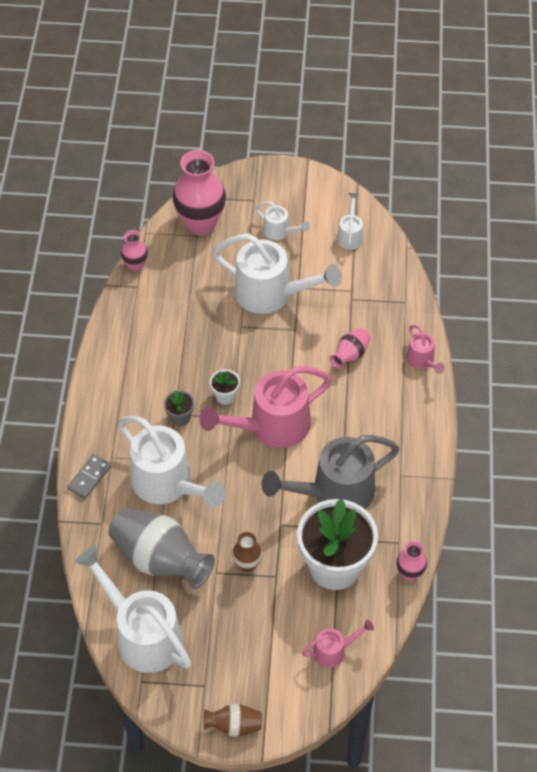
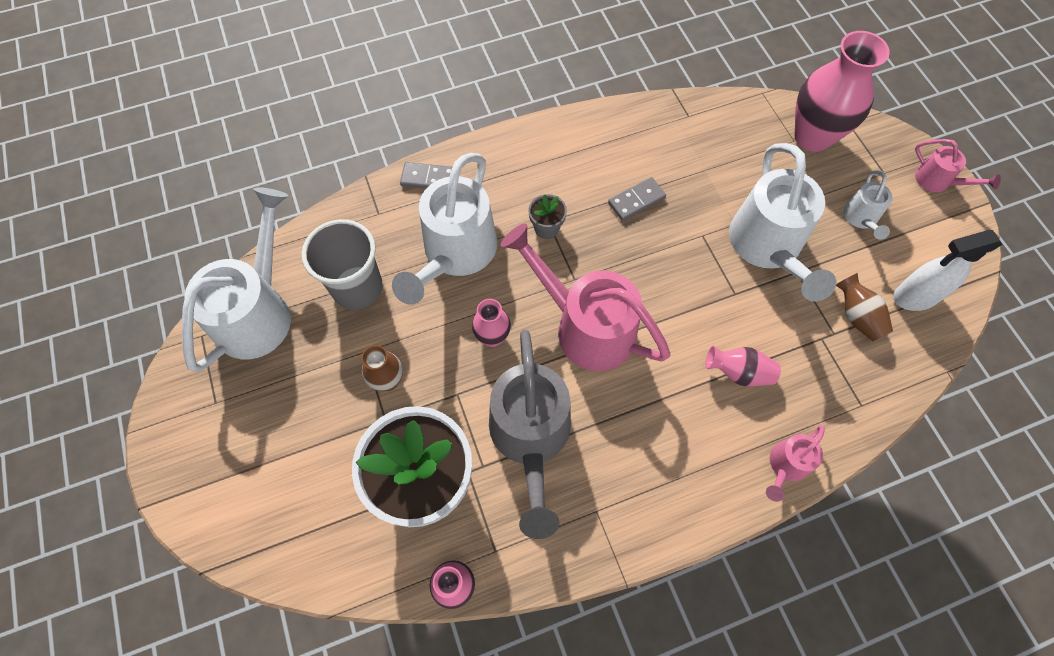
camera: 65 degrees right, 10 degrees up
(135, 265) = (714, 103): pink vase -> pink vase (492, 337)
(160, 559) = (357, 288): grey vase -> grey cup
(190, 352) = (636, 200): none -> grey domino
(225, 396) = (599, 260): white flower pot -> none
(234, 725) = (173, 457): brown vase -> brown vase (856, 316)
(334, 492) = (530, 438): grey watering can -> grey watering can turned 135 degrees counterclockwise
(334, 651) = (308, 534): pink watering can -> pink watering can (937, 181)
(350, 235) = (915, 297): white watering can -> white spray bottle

About this exercise:
Return all of the lines above without alteration, minus the pictures.

Exercise answer:
camera: 65 degrees right, 10 degrees up
(135, 265) = (714, 103): pink vase -> pink vase (492, 337)
(160, 559) = (357, 288): grey vase -> grey cup
(190, 352) = (636, 200): none -> grey domino
(225, 396) = (599, 260): white flower pot -> none
(234, 725) = (173, 457): brown vase -> brown vase (856, 316)
(334, 492) = (530, 438): grey watering can -> grey watering can turned 135 degrees counterclockwise
(334, 651) = (308, 534): pink watering can -> pink watering can (937, 181)
(350, 235) = (915, 297): white watering can -> white spray bottle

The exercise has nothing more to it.